> [TASK DIRECTIONS] A word-for-word copy of the entries is the goal; leave out the pictures.

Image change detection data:
★ ★ ★ ★ ★
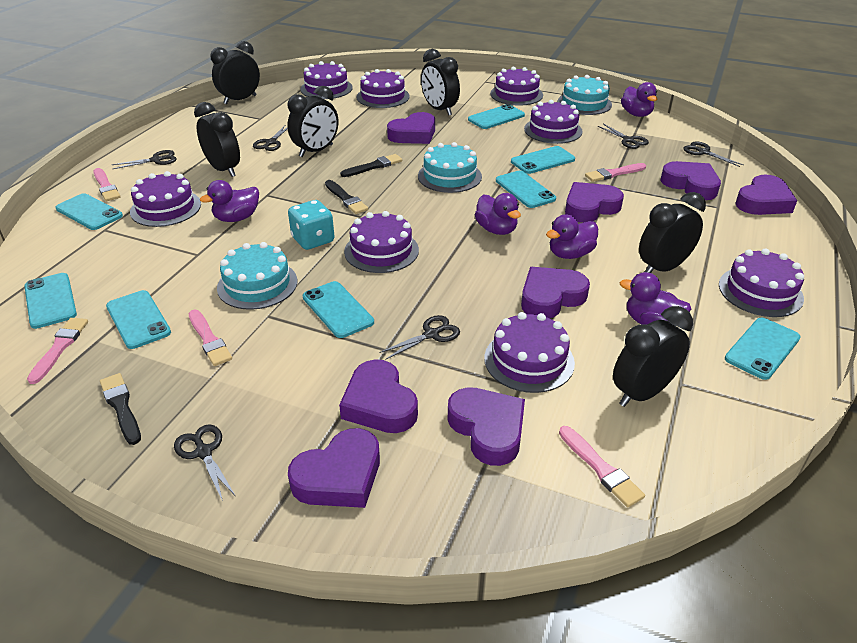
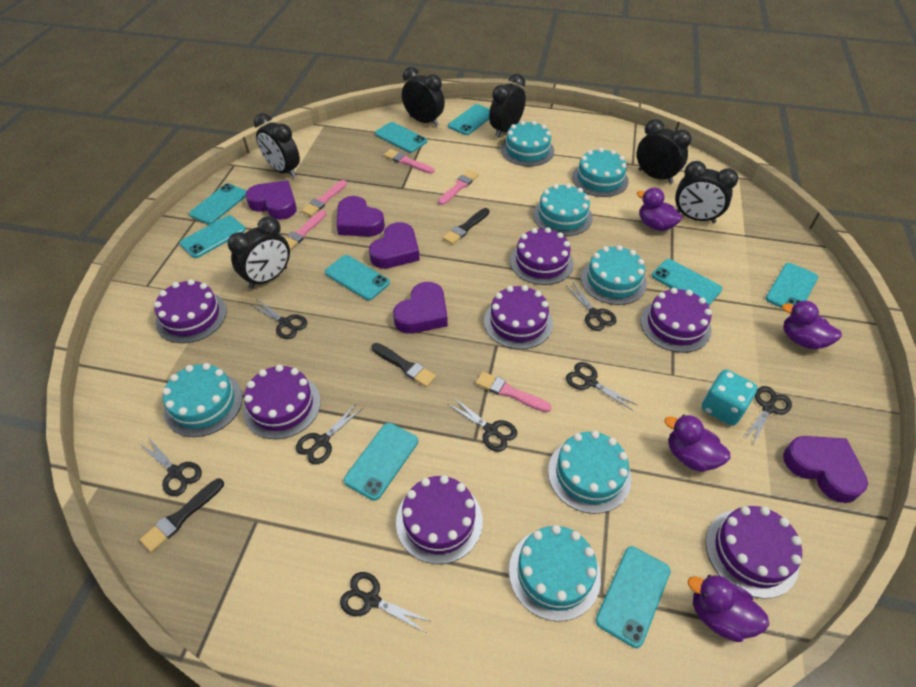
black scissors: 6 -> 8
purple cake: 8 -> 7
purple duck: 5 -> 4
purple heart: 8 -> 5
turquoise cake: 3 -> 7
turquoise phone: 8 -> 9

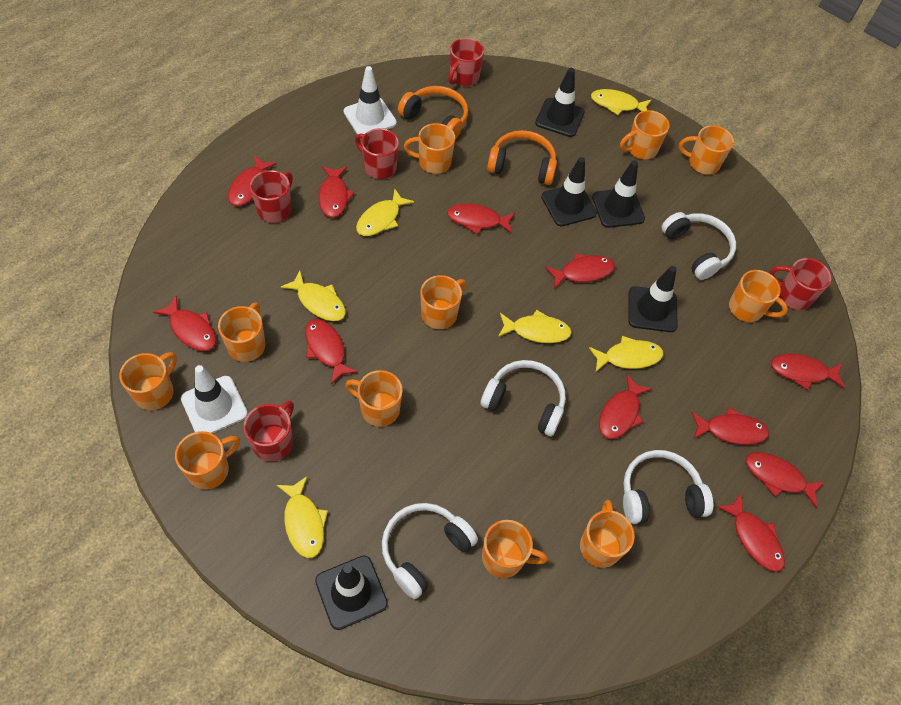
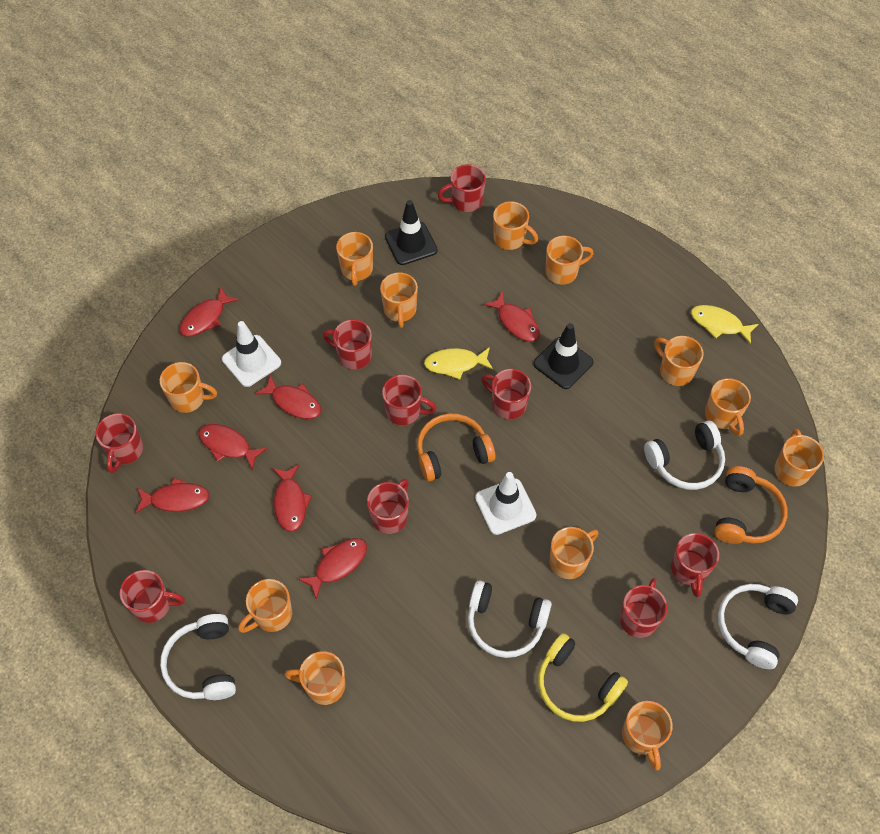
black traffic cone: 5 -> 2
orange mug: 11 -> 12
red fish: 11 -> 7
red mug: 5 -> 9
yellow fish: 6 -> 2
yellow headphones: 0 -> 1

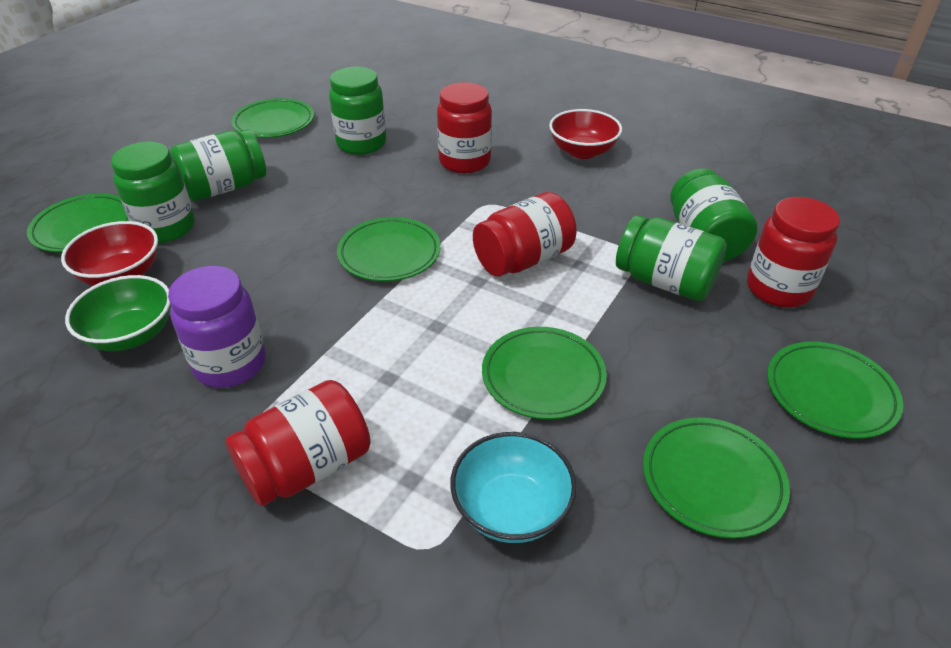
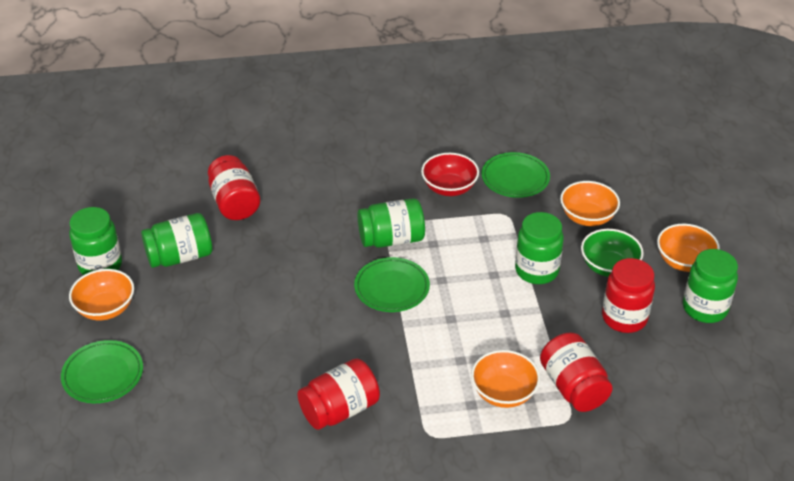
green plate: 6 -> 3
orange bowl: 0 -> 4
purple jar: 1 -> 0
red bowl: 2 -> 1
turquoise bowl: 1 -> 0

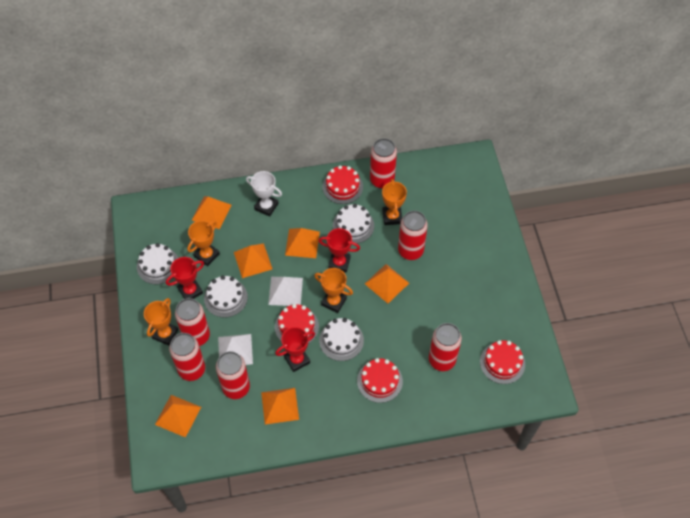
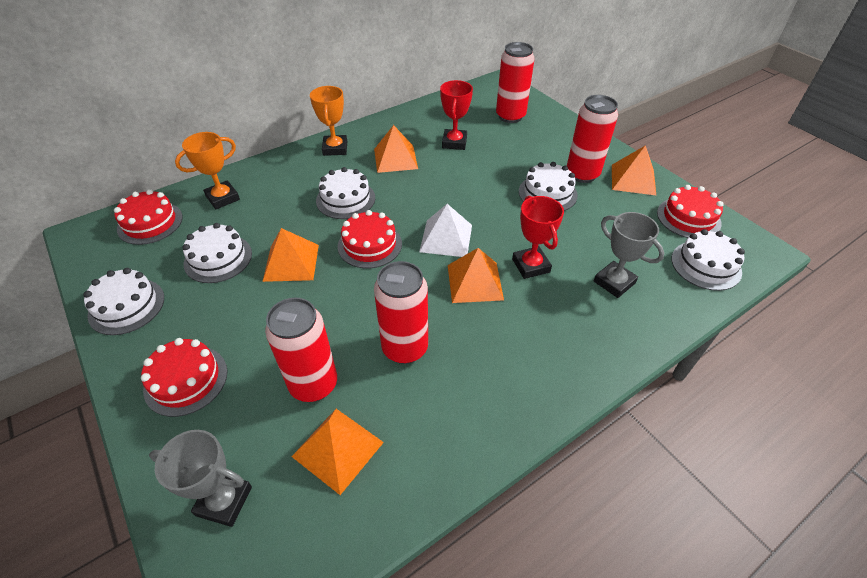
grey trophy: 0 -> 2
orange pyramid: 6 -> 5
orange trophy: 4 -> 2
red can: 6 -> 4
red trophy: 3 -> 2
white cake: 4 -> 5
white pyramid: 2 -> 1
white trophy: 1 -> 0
★ ★ ★ ★ ★
> [RESPONSE BOX]
black scissors: 6 -> 8
purple cake: 8 -> 7
purple duck: 5 -> 4
purple heart: 8 -> 5
turquoise cake: 3 -> 7
turquoise phone: 8 -> 9

black traffic cone: 5 -> 2
orange mug: 11 -> 12
red fish: 11 -> 7
red mug: 5 -> 9
yellow fish: 6 -> 2
yellow headphones: 0 -> 1

green plate: 6 -> 3
orange bowl: 0 -> 4
purple jar: 1 -> 0
red bowl: 2 -> 1
turquoise bowl: 1 -> 0

grey trophy: 0 -> 2
orange pyramid: 6 -> 5
orange trophy: 4 -> 2
red can: 6 -> 4
red trophy: 3 -> 2
white cake: 4 -> 5
white pyramid: 2 -> 1
white trophy: 1 -> 0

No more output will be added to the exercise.